Brief
Every line from the one containing "C6: 220uF (plus RESET, minus 5V) -> none" down to the last line of the listing below should be restated exactly, and nothing else.

Records for the exercise
....

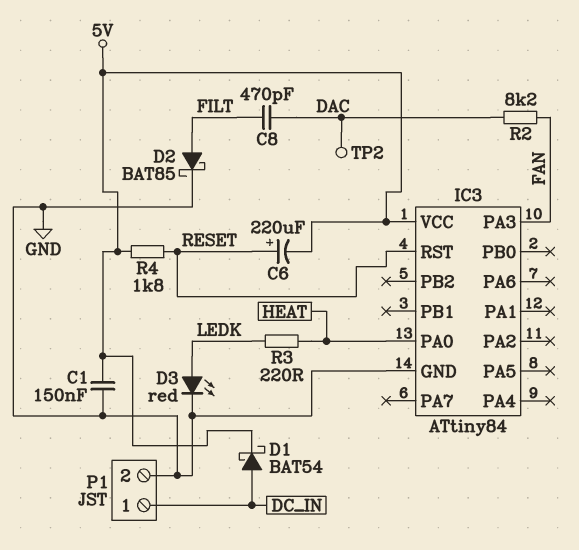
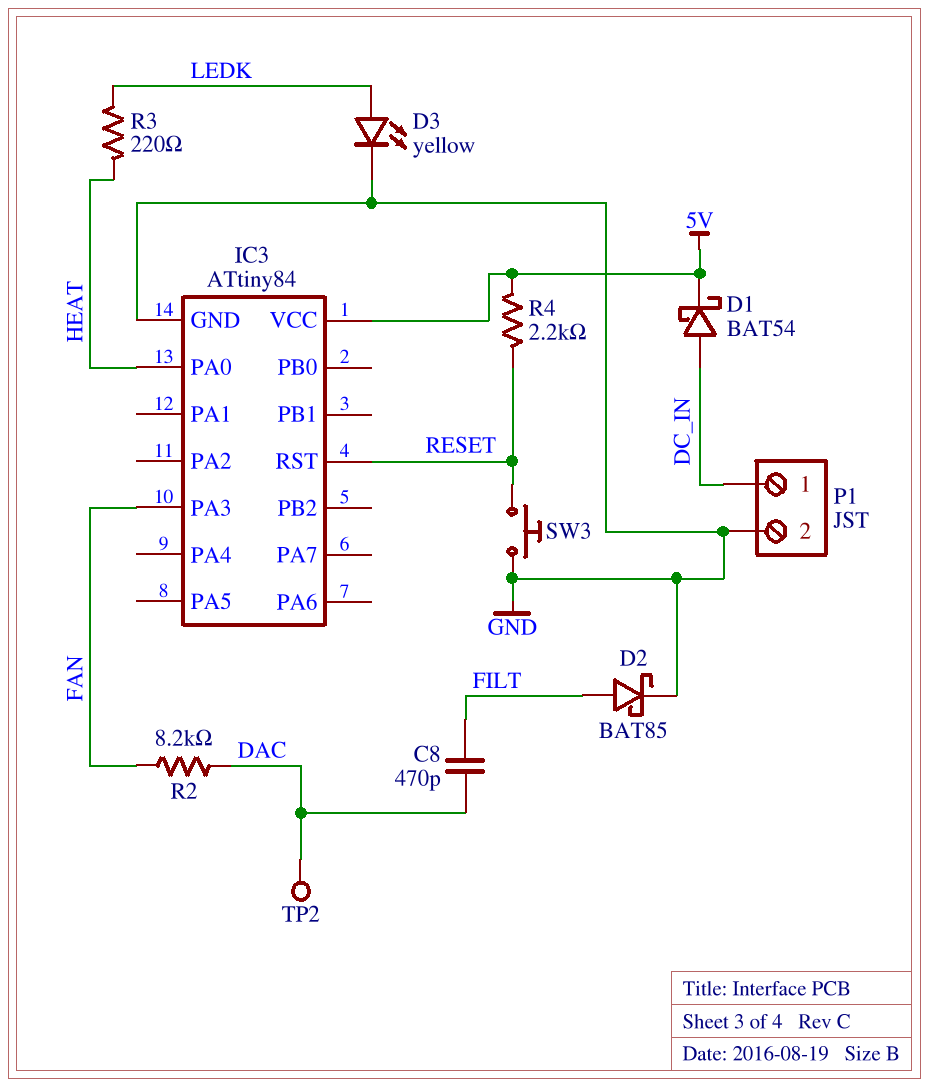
C1: 150nF (5V, GND) -> none
C6: 220uF (plus RESET, minus 5V) -> none
D3: LED red (A LEDK, K GND) -> LED yellow (A LEDK, K GND)
R4: 1.8k (5V, RESET) -> 2.2k (5V, RESET)
SW3: none -> button (GND, RESET)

....

Reply
C6: 220uF (plus RESET, minus 5V) -> none
D3: LED red (A LEDK, K GND) -> LED yellow (A LEDK, K GND)
R4: 1.8k (5V, RESET) -> 2.2k (5V, RESET)
SW3: none -> button (GND, RESET)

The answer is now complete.